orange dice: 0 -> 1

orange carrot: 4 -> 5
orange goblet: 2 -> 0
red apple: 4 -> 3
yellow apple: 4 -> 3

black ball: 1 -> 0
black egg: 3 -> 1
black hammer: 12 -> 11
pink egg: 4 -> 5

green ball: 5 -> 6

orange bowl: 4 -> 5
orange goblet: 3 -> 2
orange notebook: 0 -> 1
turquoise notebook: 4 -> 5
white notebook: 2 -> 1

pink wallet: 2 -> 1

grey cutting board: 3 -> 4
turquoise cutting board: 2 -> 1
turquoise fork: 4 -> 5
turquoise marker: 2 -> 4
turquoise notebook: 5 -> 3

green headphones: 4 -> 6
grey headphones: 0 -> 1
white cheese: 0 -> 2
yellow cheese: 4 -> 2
****
### WHAT YOU ARE ASKED TO DO
Every entry above has to be returned exactly as written.

### COMPLETED EXERCISE
orange dice: 0 -> 1

orange carrot: 4 -> 5
orange goblet: 2 -> 0
red apple: 4 -> 3
yellow apple: 4 -> 3

black ball: 1 -> 0
black egg: 3 -> 1
black hammer: 12 -> 11
pink egg: 4 -> 5

green ball: 5 -> 6

orange bowl: 4 -> 5
orange goblet: 3 -> 2
orange notebook: 0 -> 1
turquoise notebook: 4 -> 5
white notebook: 2 -> 1

pink wallet: 2 -> 1

grey cutting board: 3 -> 4
turquoise cutting board: 2 -> 1
turquoise fork: 4 -> 5
turquoise marker: 2 -> 4
turquoise notebook: 5 -> 3

green headphones: 4 -> 6
grey headphones: 0 -> 1
white cheese: 0 -> 2
yellow cheese: 4 -> 2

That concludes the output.